_Data shown:_
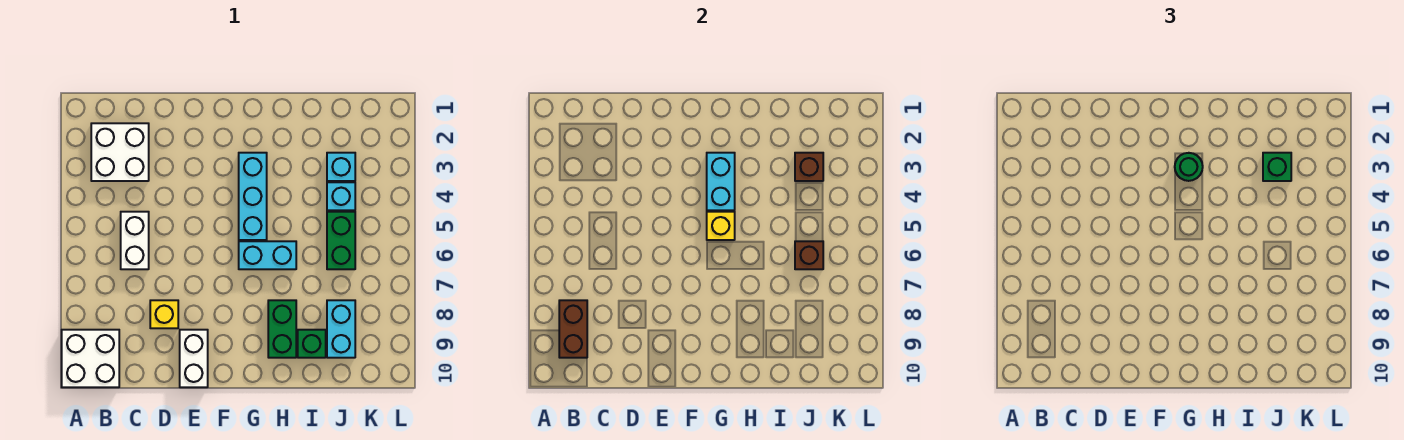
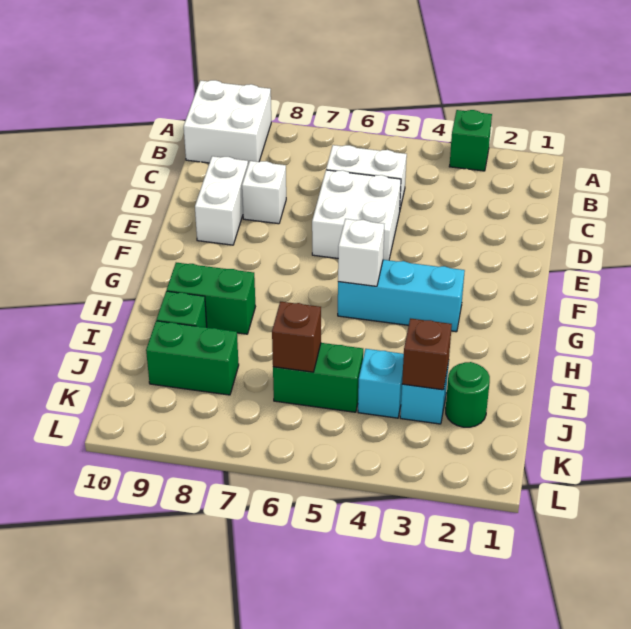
white brick B2:C3 level 1 -> white brick D5:E6 level 1
brown brick B8:B9 level 2 -> none
yellow brick D8 level 1 -> white brick D8 level 1
white brick E9:E10 level 1 -> white brick D9:E9 level 1
cyan brick G3:G4 level 2 -> none
green round brick G3 level 3 -> green round brick J2 level 1
yellow brick G5 level 2 -> white brick G5 level 2
cyan brick G6:H6 level 1 -> none
green brick J3 level 3 -> green brick A3 level 1
cyan brick J8:J9 level 1 -> green brick J8:J9 level 1

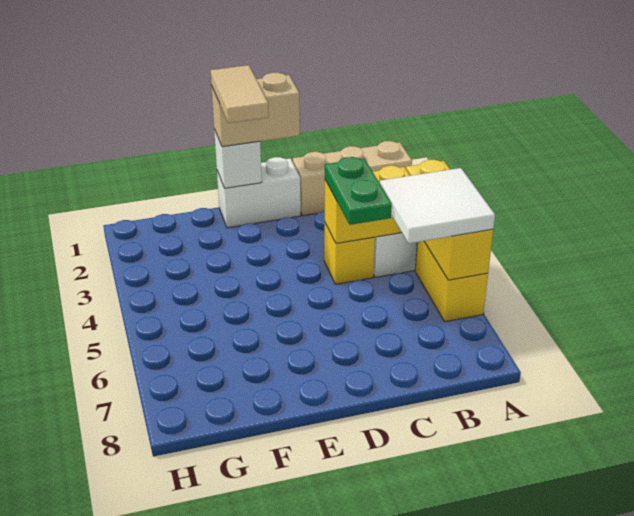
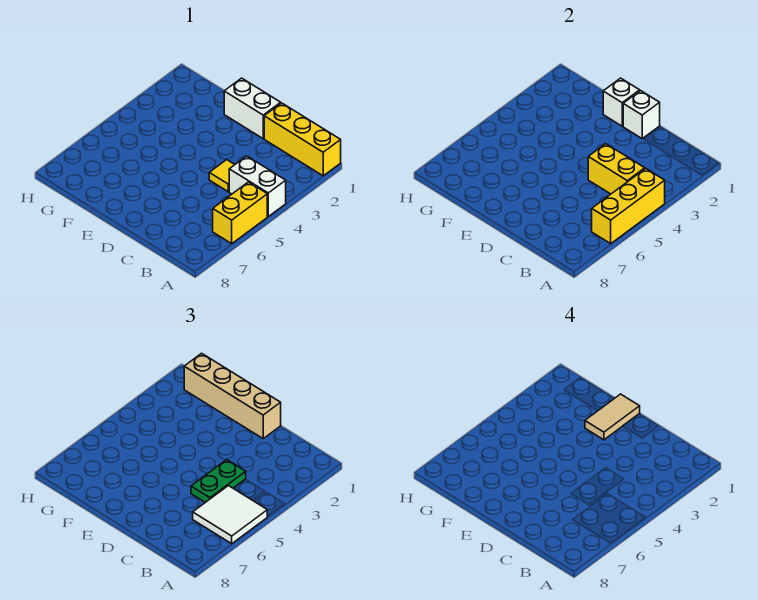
tan brick A1:C1 level 1 -> yellow brick A1:C1 level 1
yellow brick C4 level 1 -> yellow tile C4 level 1
none -> white brick D1 level 2
tan brick D1:E1 level 3 -> tan brick D1:G1 level 3

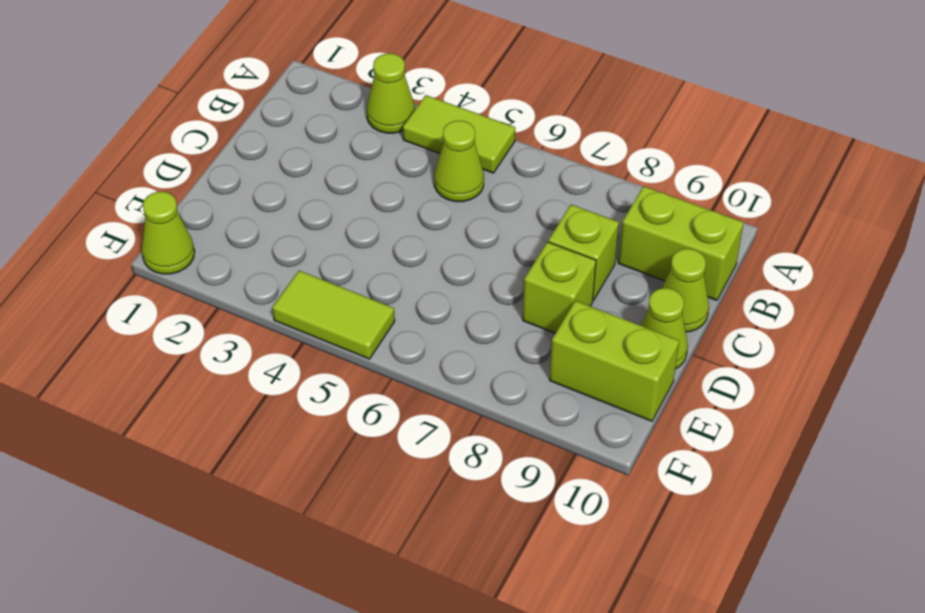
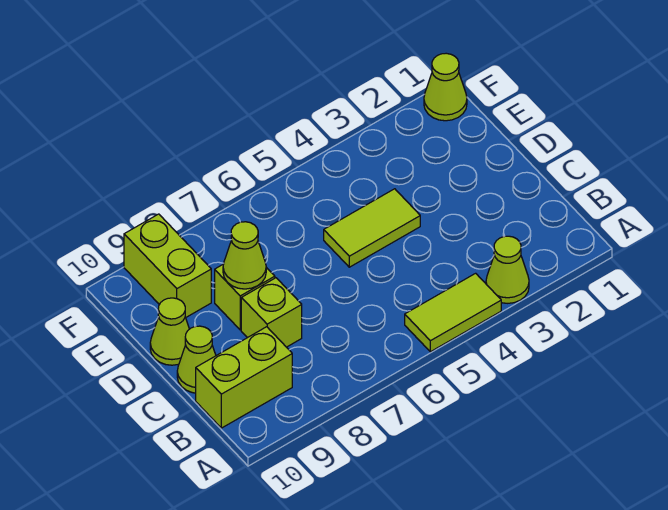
lime cone B5 level 1 -> lime cone D8 level 2
lime brick E9:E10 level 1 -> lime brick E9:F9 level 1
lime tile F4:F5 level 1 -> lime tile D4:D5 level 1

_Brief:_ Give back the whole listing exactly; no pictures.

_Written response:_
white brick B2:C3 level 1 -> white brick D5:E6 level 1
brown brick B8:B9 level 2 -> none
yellow brick D8 level 1 -> white brick D8 level 1
white brick E9:E10 level 1 -> white brick D9:E9 level 1
cyan brick G3:G4 level 2 -> none
green round brick G3 level 3 -> green round brick J2 level 1
yellow brick G5 level 2 -> white brick G5 level 2
cyan brick G6:H6 level 1 -> none
green brick J3 level 3 -> green brick A3 level 1
cyan brick J8:J9 level 1 -> green brick J8:J9 level 1

tan brick A1:C1 level 1 -> yellow brick A1:C1 level 1
yellow brick C4 level 1 -> yellow tile C4 level 1
none -> white brick D1 level 2
tan brick D1:E1 level 3 -> tan brick D1:G1 level 3

lime cone B5 level 1 -> lime cone D8 level 2
lime brick E9:E10 level 1 -> lime brick E9:F9 level 1
lime tile F4:F5 level 1 -> lime tile D4:D5 level 1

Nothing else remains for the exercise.